Task item: For the entries below, repeat exactly each line starting with the one that contains "camera: 70 degrees left, 5 degrees down" and going on through the one that contains "(262, 110) = (122, 369): brown", and no others.

Information supplied:
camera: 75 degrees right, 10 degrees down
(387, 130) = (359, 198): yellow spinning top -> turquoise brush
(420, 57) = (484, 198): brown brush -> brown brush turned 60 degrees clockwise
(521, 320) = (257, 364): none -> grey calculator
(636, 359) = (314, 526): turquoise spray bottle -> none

...

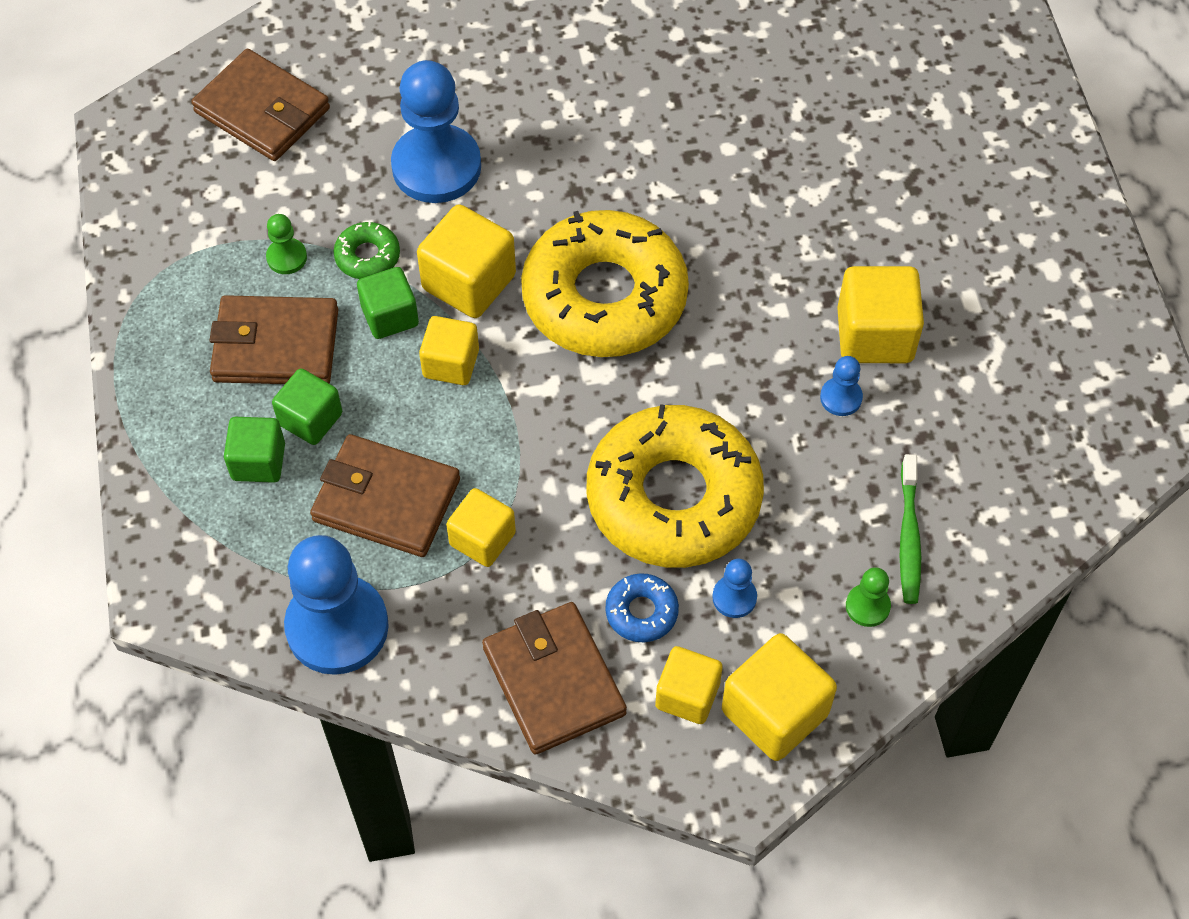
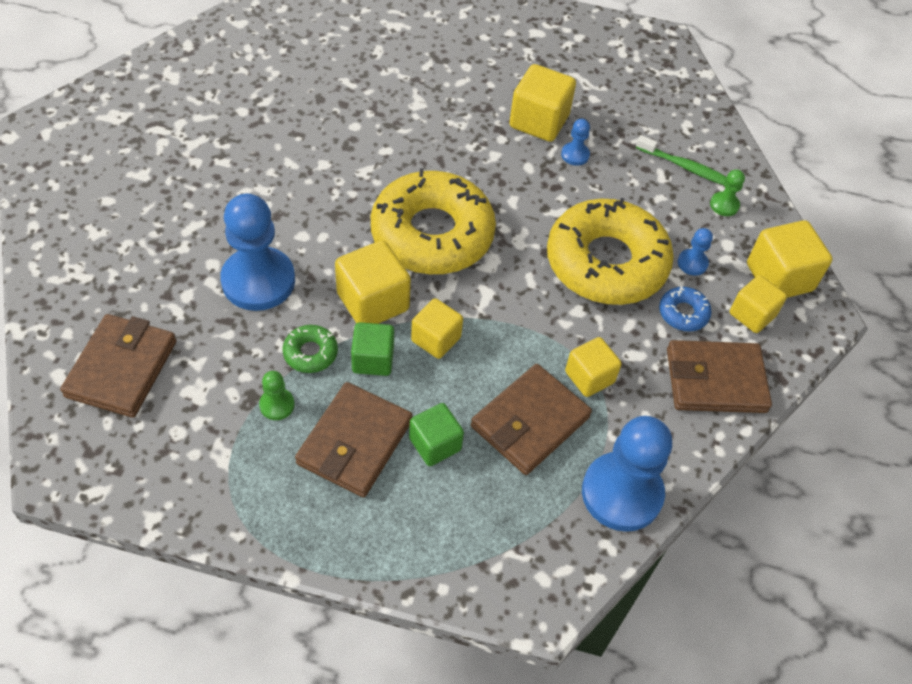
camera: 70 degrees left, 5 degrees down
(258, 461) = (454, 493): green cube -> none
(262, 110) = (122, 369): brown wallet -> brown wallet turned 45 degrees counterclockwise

Your response:
camera: 70 degrees left, 5 degrees down
(258, 461) = (454, 493): green cube -> none
(262, 110) = (122, 369): brown wallet -> brown wallet turned 45 degrees counterclockwise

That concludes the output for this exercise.